**ACTIVITY:** When the word "green" shows up in a line of the data below, copy that whole line.

[SOURCE MATERIAL Boundary: Start]

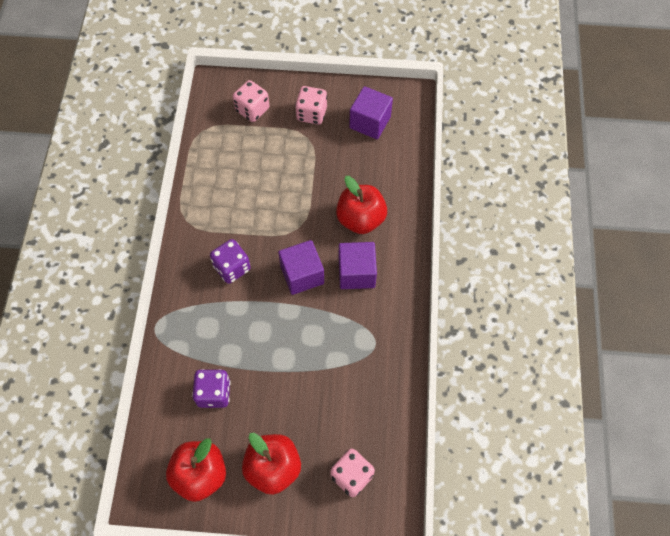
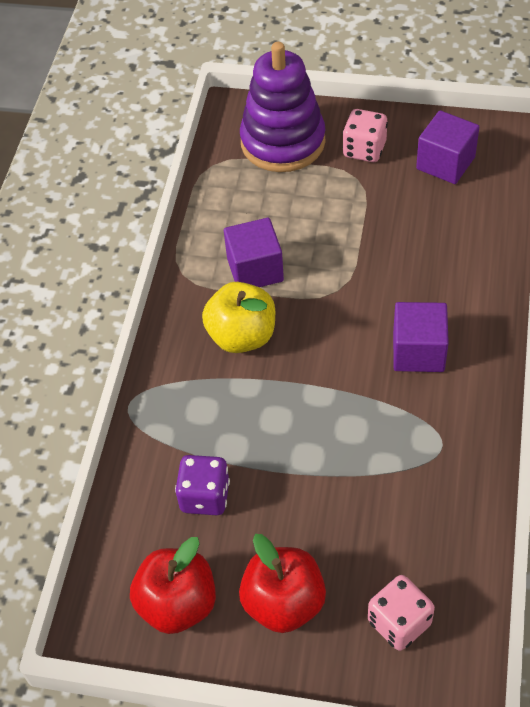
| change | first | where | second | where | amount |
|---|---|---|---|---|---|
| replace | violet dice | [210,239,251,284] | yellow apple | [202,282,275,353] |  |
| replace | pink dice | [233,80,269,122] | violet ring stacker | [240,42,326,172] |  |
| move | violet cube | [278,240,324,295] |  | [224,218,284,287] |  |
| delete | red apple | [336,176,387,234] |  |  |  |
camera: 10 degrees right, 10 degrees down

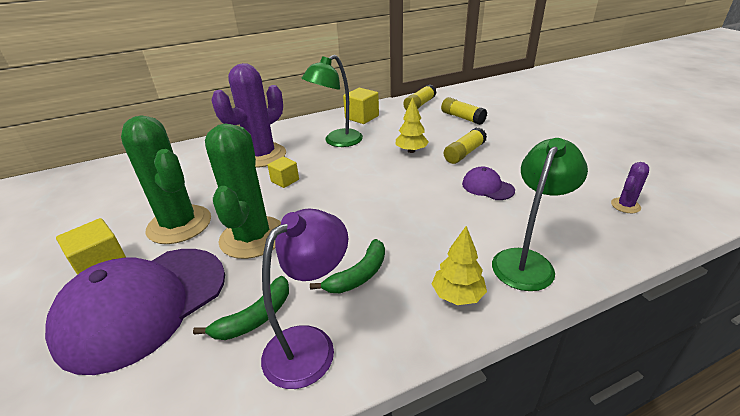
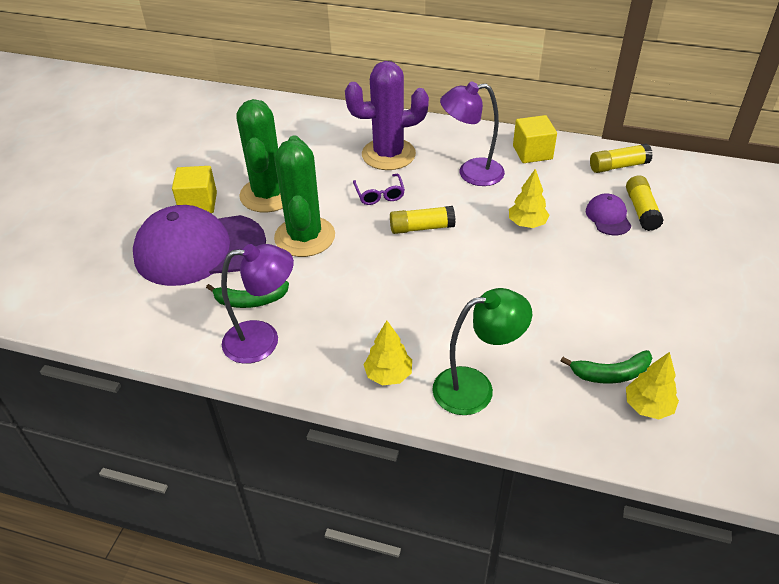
| change | first | where | second | where | amount |
|---|---|---|---|---|---|
| rotate | leaf-green saguaro cactus | [205,123,281,259] |  | [274,135,335,257] | 45 degrees counterclockwise |
| replace | yellow cube | [267,156,299,188] | violet spectacles | [353,174,405,205] |  |
| recolor | leaf-green desk lamp | [301,55,363,147] | violet desk lamp | [440,82,505,186] |  |
| move | leaf-green banana fruit | [310,239,385,293] |  | [561,350,652,384] |  |
| move | yellow stick of glue | [444,128,487,164] |  | [390,206,455,234] |  |
| move | violet cap | [462,167,515,200] |  | [586,194,631,235] |  |
| replace | violet saguaro cactus | [611,162,649,213] | yellow toy tree | [626,352,679,419] |  |
camera: 40 degrees right, 10 degrees up

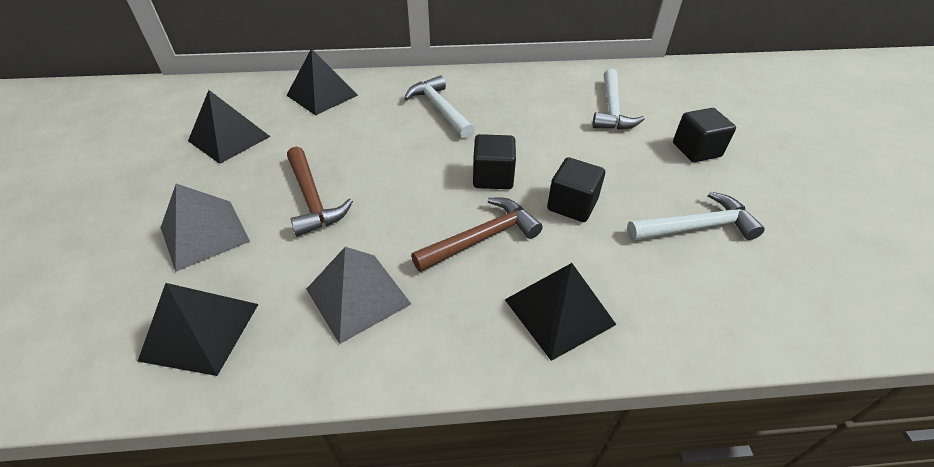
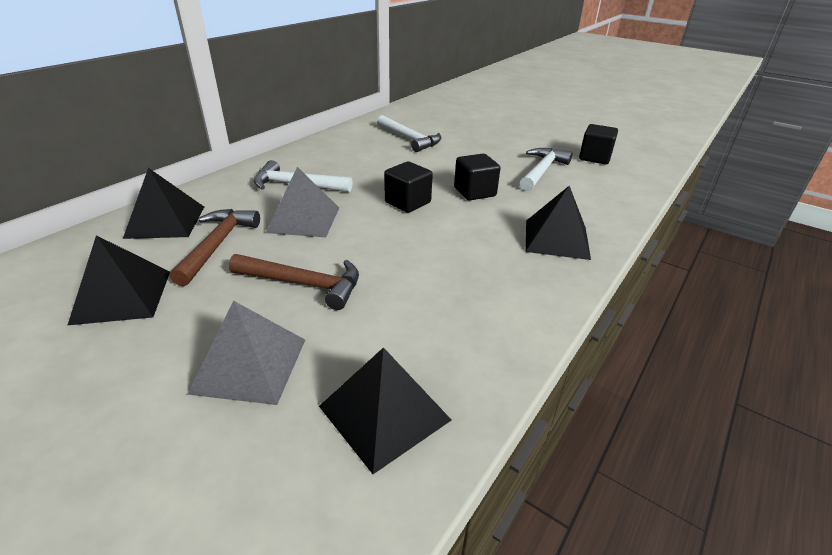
| change | first | where | second | where | amount |
|---|---|---|---|---|---|
| move | ash-grey pyramid shape | [307,247,411,344] |  | [266,167,339,237] |  |
| move | brown carpenter's hammer | [411,198,543,272] |  | [170,209,260,286] |  |
| move | jet-black cube | [673,108,736,162] |  | [579,124,618,164] |  |
camera: 50 degrees left, 10 degrees down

[SOURCE MATERIAL Boundary: End]

**RESPONSE:**
| rotate | leaf-green saguaro cactus | [205,123,281,259] |  | [274,135,335,257] | 45 degrees counterclockwise |
| recolor | leaf-green desk lamp | [301,55,363,147] | violet desk lamp | [440,82,505,186] |  |
| move | leaf-green banana fruit | [310,239,385,293] |  | [561,350,652,384] |  |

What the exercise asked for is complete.